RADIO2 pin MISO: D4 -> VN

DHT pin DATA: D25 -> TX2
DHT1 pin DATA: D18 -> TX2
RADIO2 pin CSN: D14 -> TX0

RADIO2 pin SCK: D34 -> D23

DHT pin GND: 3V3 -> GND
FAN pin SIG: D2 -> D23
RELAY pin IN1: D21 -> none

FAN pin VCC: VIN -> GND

> _YOUR INSTRUCTIONS_:
Copy out exactly the lines that begin at the one with "RADIO2 pin CSN: D14 -> TX0" and end at the close of the material above; nothing else belongs in the answer.

> _EXERCISE RESPONSE_:
RADIO2 pin CSN: D14 -> TX0

RADIO2 pin SCK: D34 -> D23

DHT pin GND: 3V3 -> GND
FAN pin SIG: D2 -> D23
RELAY pin IN1: D21 -> none

FAN pin VCC: VIN -> GND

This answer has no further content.